*EXERCISE DETAILS*. Reproduce the entries below verbatim, starting with the first line of the entries and going on through the line containing "0: (388, 182)", both included.

*PROVIDED MATERIAL*.
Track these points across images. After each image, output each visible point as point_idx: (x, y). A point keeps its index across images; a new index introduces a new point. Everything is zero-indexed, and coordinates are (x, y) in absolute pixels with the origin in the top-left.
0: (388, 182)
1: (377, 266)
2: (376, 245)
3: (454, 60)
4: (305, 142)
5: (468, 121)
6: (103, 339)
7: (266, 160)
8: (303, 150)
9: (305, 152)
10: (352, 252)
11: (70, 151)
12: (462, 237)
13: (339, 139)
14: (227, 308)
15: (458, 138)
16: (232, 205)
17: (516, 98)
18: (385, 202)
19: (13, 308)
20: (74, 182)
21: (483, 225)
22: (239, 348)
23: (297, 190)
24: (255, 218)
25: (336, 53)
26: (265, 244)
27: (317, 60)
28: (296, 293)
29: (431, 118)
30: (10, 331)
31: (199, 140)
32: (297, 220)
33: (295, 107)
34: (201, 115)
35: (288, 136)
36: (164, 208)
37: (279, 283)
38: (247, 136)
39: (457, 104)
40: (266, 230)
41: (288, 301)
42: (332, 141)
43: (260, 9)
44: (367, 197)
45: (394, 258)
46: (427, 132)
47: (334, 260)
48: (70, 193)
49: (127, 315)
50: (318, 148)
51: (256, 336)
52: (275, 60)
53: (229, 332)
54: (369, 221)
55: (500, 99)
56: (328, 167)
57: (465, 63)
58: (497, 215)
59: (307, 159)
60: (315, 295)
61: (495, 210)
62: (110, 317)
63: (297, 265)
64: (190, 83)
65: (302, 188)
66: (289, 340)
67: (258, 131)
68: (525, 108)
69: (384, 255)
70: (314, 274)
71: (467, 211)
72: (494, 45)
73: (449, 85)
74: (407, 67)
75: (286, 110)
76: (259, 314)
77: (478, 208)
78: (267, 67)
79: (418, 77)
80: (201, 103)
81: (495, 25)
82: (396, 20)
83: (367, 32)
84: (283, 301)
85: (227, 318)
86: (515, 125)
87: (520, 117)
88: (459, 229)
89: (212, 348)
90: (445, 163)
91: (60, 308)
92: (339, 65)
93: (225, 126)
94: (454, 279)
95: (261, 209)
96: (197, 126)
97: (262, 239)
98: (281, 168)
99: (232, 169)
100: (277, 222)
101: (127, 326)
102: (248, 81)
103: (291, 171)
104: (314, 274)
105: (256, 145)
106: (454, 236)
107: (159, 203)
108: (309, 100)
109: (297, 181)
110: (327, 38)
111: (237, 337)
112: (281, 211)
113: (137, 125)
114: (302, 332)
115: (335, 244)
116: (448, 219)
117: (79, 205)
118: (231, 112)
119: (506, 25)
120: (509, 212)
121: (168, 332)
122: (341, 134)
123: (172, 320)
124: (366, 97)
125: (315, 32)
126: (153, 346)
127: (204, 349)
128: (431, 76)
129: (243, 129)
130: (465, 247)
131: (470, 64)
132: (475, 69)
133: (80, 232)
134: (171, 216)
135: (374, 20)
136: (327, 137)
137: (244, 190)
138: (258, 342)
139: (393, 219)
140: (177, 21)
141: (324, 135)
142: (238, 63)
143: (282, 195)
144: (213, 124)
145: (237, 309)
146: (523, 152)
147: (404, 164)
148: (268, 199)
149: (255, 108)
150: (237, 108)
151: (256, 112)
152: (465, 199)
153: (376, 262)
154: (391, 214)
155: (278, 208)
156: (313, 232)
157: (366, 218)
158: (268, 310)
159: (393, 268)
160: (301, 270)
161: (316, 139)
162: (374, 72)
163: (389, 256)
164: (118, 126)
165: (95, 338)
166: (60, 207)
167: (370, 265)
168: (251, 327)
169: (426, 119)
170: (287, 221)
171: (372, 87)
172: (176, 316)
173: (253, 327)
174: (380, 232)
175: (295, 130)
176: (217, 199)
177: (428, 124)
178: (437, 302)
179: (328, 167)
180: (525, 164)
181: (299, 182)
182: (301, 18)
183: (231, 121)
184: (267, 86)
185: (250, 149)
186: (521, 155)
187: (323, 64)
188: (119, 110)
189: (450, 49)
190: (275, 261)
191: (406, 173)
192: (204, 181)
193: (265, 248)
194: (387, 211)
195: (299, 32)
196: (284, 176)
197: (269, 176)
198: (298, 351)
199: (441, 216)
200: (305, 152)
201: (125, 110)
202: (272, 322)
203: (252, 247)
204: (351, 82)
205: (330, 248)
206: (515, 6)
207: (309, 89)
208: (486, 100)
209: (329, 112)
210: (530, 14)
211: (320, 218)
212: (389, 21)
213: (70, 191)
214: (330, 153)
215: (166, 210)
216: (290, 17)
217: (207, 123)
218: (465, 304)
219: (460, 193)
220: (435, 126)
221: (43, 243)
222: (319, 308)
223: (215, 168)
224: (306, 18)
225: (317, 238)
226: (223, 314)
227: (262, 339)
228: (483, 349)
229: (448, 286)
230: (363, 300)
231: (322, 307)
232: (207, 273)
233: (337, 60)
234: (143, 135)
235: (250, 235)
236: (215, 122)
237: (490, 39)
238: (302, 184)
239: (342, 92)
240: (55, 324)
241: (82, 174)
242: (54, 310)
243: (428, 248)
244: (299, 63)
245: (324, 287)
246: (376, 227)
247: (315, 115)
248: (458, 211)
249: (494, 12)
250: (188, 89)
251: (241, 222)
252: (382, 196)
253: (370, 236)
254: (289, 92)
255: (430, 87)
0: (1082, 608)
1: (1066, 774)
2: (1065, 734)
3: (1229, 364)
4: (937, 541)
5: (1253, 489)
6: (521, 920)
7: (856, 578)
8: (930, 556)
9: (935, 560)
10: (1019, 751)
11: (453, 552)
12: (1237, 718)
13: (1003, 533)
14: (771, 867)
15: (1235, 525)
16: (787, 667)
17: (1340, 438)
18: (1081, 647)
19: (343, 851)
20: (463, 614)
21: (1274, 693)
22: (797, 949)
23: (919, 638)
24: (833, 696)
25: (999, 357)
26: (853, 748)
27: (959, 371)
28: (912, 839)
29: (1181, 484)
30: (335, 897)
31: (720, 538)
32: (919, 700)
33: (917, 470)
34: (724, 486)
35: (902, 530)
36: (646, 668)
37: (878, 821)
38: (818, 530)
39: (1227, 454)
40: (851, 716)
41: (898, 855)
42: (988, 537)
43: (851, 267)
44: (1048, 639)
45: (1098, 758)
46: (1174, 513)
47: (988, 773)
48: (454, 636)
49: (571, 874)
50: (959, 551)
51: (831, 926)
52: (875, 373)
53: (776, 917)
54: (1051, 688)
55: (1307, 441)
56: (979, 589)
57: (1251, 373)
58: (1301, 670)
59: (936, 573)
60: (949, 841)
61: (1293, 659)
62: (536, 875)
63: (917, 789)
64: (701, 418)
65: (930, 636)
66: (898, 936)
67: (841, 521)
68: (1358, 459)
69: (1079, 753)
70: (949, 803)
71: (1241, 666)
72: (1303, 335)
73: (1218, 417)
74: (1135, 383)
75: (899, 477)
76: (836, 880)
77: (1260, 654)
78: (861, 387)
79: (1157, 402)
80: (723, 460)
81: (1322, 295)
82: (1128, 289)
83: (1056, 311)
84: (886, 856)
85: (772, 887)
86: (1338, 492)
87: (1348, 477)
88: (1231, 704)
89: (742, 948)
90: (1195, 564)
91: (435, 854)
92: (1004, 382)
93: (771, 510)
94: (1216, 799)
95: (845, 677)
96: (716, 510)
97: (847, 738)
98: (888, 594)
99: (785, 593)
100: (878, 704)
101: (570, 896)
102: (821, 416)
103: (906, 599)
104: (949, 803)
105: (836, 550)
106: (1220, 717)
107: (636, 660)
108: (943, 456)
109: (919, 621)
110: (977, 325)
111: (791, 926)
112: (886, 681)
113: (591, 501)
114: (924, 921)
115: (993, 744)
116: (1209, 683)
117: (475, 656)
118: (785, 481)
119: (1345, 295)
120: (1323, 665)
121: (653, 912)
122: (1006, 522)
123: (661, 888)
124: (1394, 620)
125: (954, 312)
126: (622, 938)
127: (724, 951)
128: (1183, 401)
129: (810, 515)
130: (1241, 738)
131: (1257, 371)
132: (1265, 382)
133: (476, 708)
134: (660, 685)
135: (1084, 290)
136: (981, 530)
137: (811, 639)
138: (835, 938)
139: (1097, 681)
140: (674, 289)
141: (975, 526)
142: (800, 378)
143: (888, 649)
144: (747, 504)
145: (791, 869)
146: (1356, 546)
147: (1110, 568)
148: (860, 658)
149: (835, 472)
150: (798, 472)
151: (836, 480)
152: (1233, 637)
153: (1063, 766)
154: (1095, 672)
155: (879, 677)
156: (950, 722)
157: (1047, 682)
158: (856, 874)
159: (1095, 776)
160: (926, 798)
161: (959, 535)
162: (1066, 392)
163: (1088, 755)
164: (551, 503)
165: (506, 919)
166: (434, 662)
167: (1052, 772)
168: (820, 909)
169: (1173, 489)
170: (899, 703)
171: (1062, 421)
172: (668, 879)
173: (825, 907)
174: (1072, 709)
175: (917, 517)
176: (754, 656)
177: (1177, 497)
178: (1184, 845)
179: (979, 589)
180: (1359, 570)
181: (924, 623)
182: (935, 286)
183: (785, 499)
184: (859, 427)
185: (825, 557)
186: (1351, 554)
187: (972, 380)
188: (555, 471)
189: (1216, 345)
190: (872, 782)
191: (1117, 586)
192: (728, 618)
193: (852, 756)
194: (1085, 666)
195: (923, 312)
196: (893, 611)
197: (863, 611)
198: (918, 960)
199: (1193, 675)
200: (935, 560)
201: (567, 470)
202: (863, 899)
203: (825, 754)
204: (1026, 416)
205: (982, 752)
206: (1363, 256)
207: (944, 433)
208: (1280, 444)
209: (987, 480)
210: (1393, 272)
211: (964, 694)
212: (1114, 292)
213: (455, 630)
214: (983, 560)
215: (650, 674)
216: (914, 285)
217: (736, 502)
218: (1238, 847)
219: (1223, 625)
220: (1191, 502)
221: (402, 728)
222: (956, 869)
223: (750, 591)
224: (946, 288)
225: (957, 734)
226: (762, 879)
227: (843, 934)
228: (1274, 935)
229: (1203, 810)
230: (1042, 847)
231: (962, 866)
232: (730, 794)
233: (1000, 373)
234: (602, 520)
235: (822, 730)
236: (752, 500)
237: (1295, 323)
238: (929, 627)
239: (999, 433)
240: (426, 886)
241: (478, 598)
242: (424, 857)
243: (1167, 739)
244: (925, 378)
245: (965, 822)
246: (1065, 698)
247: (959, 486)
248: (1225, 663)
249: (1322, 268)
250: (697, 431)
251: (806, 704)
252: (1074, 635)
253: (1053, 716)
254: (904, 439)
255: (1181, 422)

*SOLUTION TO THE EXERCISE*.
Track these points across images. After each image, output each visible point as point_idx: (x, y). A point keeps its index across images; a new index introduces a new point. Everything is zero-indexed, and coordinates are (x, y) in absolute pixels with the origin in the top-left.
0: (388, 182)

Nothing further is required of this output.